■ **SHORT TASK**:
Reproduce the lines in the records below, beginning with the line containing "blue cross at" and continuing through the line containing "blue L-shape at". Omit the pictures from your answer.

Collected data entries:
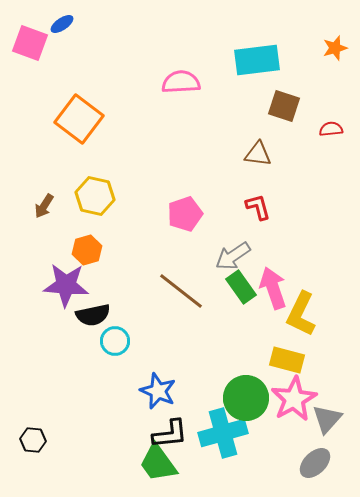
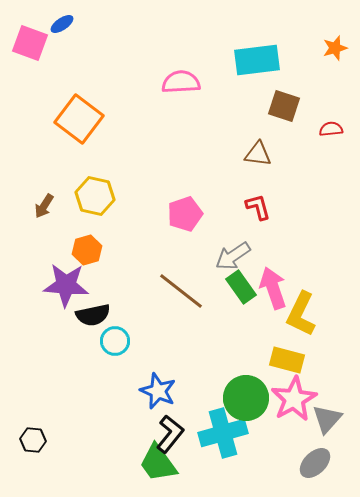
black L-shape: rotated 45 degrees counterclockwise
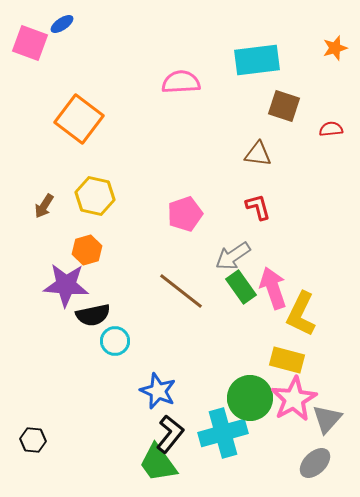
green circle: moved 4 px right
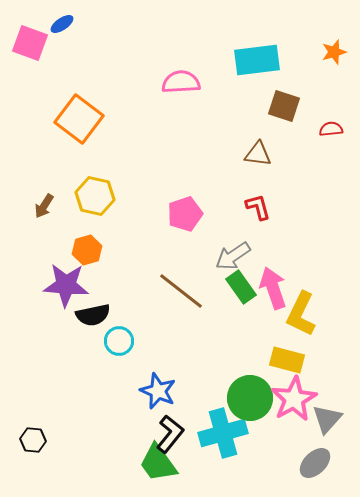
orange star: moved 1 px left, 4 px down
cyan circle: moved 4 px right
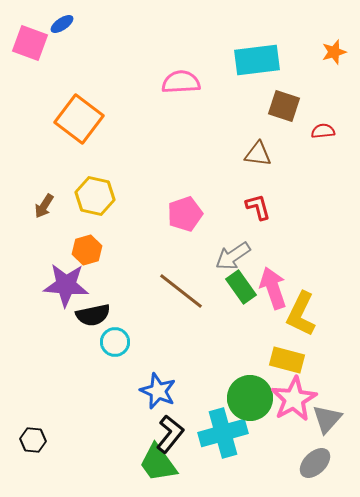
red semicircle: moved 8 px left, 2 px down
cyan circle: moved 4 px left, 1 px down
---
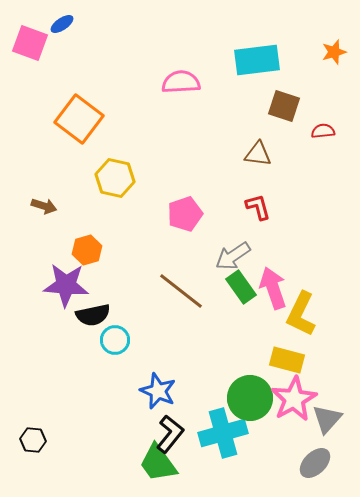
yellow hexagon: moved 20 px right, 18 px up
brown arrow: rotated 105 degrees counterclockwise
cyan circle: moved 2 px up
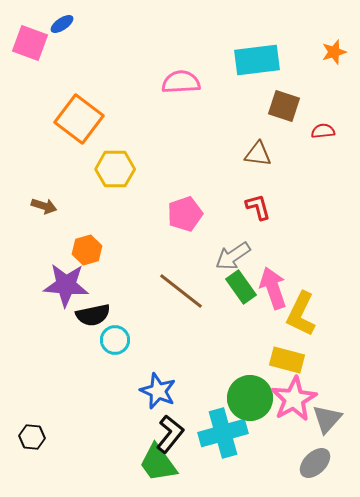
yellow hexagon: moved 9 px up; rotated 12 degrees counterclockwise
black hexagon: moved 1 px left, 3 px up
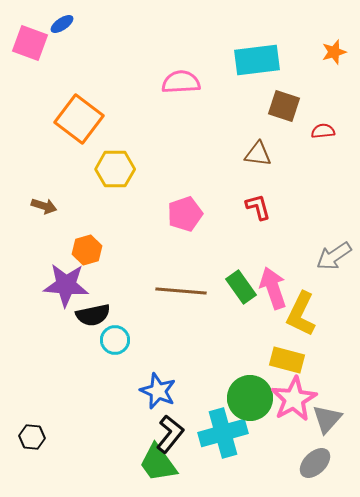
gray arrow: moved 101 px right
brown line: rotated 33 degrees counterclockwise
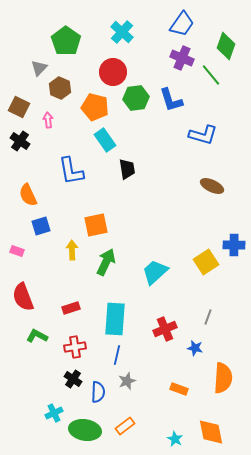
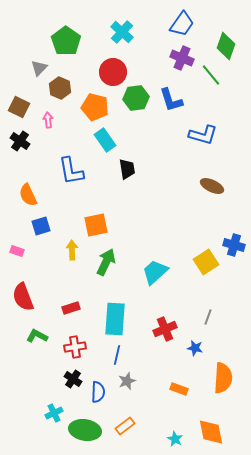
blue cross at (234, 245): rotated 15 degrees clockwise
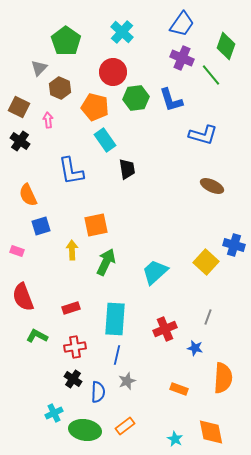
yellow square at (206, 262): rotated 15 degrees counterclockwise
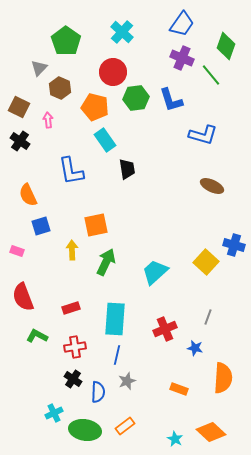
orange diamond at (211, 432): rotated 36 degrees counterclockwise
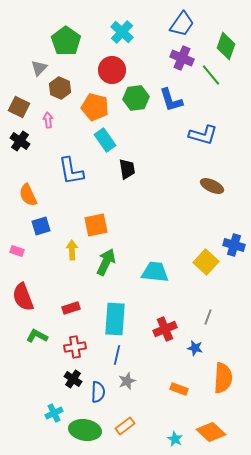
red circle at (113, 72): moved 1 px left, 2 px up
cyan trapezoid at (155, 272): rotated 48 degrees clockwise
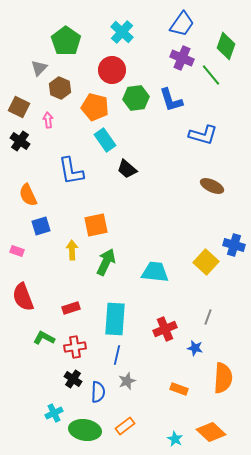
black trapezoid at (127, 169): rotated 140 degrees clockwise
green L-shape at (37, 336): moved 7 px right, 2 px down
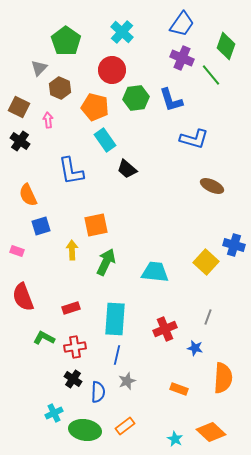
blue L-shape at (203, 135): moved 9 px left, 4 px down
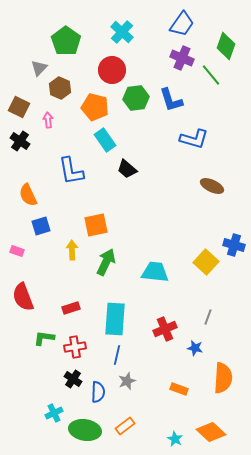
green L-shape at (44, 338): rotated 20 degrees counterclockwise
---
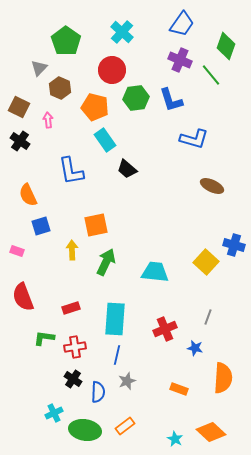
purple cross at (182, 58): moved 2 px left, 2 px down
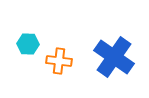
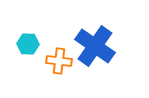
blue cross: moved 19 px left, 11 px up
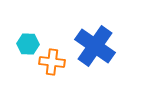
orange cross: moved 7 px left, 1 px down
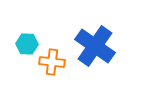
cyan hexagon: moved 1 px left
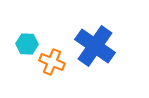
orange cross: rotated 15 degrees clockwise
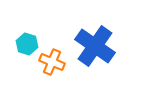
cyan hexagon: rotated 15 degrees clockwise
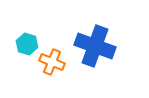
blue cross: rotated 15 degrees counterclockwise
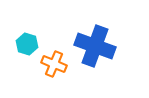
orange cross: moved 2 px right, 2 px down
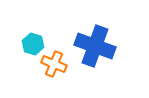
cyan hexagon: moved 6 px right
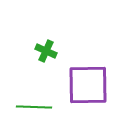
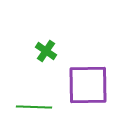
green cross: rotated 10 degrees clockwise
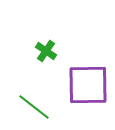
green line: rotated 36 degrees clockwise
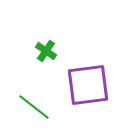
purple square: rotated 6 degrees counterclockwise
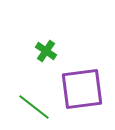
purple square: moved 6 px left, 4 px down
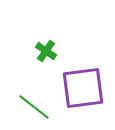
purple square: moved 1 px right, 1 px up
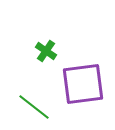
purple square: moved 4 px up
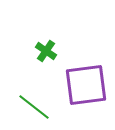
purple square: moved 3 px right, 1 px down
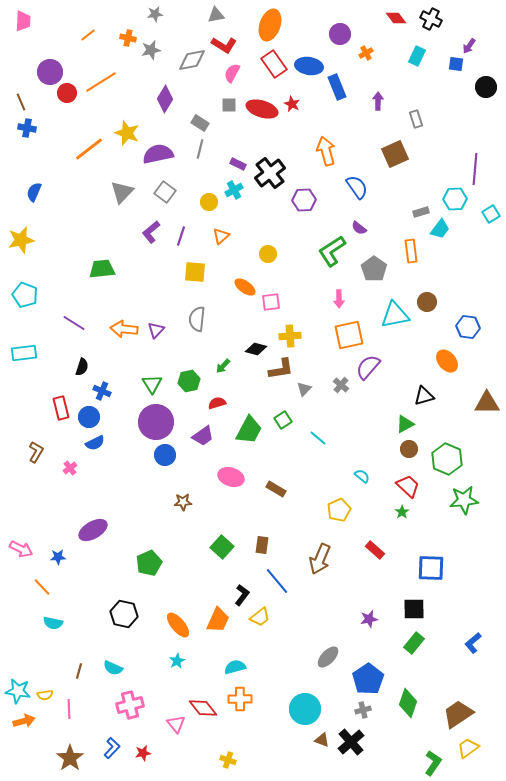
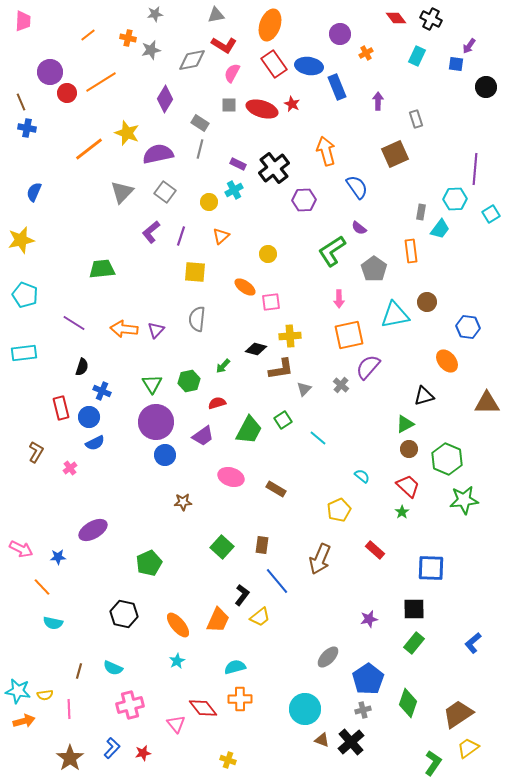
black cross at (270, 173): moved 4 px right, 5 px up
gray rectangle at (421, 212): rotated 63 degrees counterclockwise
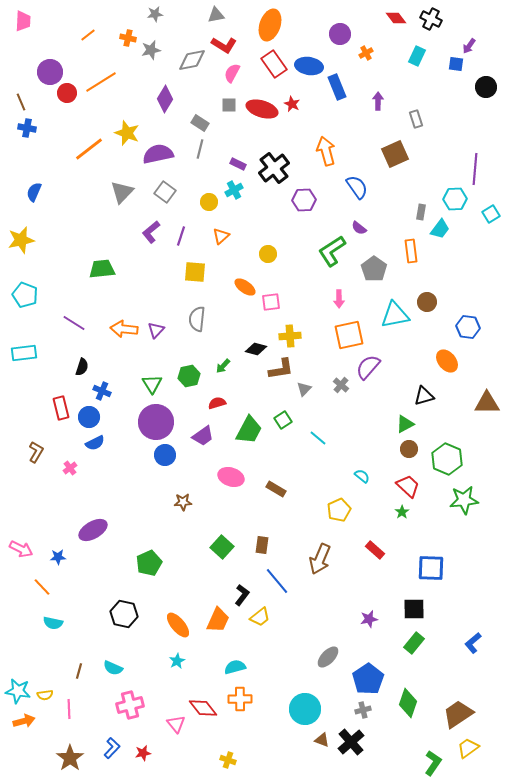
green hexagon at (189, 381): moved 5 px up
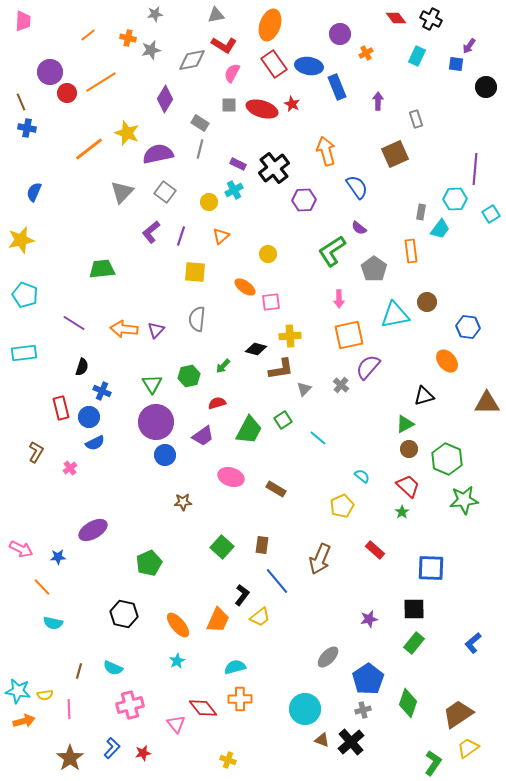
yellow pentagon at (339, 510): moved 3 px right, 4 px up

■ **COMPLETE OUTPUT**:
blue cross at (234, 245): rotated 15 degrees clockwise
yellow square at (206, 262): rotated 15 degrees counterclockwise
orange diamond at (211, 432): rotated 36 degrees counterclockwise
red circle at (113, 72): moved 1 px left, 2 px up
cyan trapezoid at (155, 272): rotated 48 degrees clockwise
black trapezoid at (127, 169): rotated 140 degrees clockwise
green L-shape at (37, 336): moved 7 px right, 2 px down
blue L-shape at (203, 135): moved 9 px left, 4 px down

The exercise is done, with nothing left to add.